* **ABOUT THIS TASK**
Below are records; print only the lines from the line containing "green pawn [496,206,592,274]" to the end, both included, reproduced exactly and without the pictures.

Records excerpted from a collection:
====================

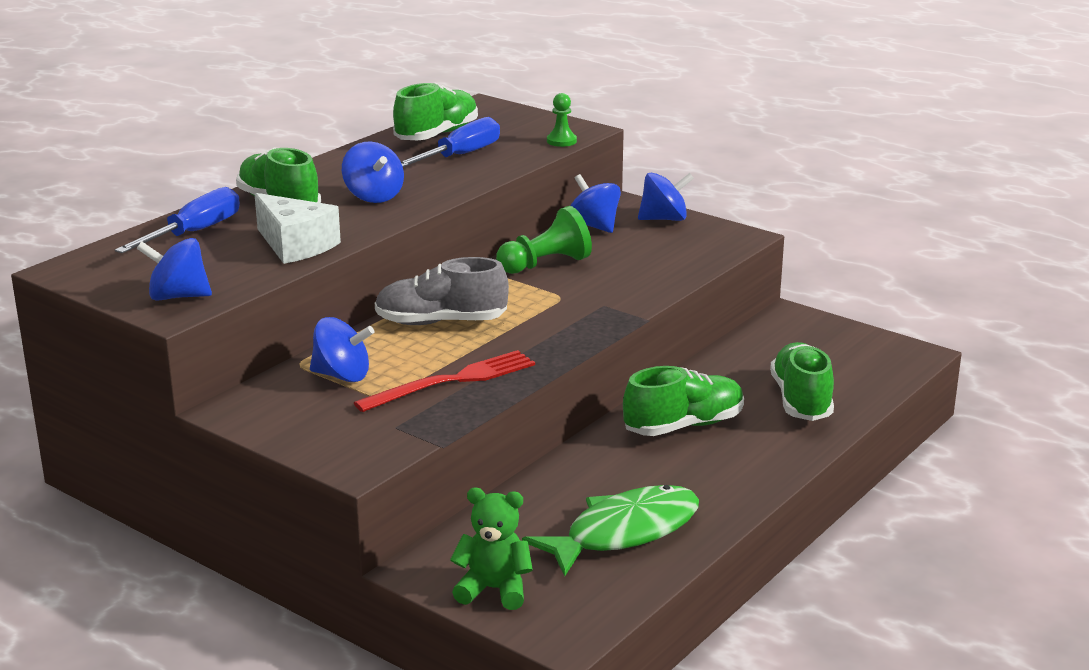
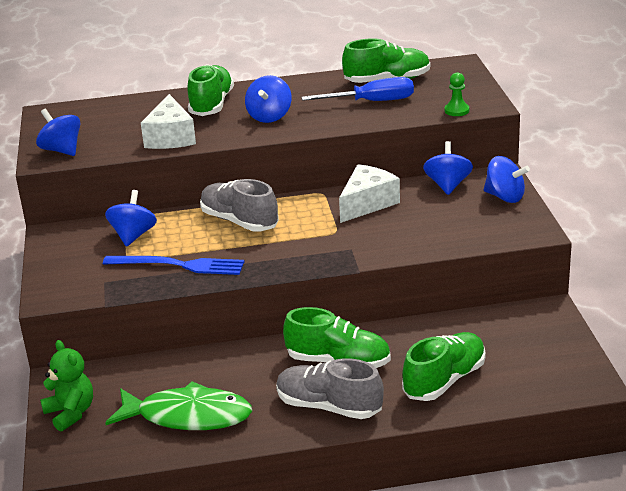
camera: 45 degrees right, 5 degrees up
blue screwdriver [115,187,240,253] -> none
blue spinning top [310,317,374,382] -> blue spinning top turned 135 degrees counterclockwise [105,190,157,247]
red fork [354,350,535,412] -> blue fork [103,256,245,275]
green pawn [496,206,592,274] -> white cheese [339,164,400,223]
none -> grey shoe [276,358,384,419]

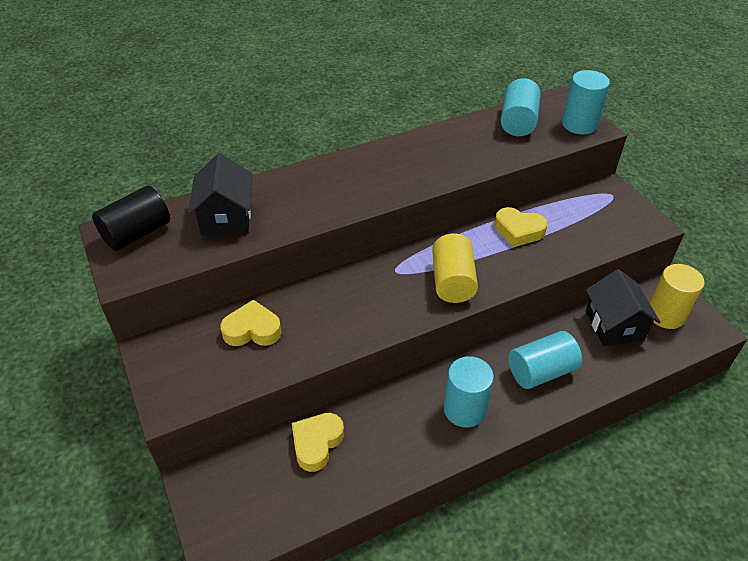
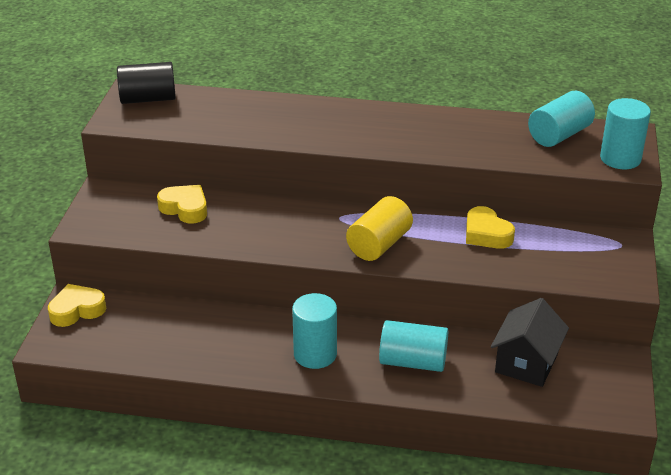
camera: 35 degrees right, 10 degrees down
black house [188,153,252,235] -> none
yellow heart [292,413,344,472] -> yellow heart moved to [48,284,107,327]
yellow cylinder [649,264,705,329] -> none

====================

* **YOUR RESPONSE**
green pawn [496,206,592,274] -> white cheese [339,164,400,223]
none -> grey shoe [276,358,384,419]

camera: 35 degrees right, 10 degrees down
black house [188,153,252,235] -> none
yellow heart [292,413,344,472] -> yellow heart moved to [48,284,107,327]
yellow cylinder [649,264,705,329] -> none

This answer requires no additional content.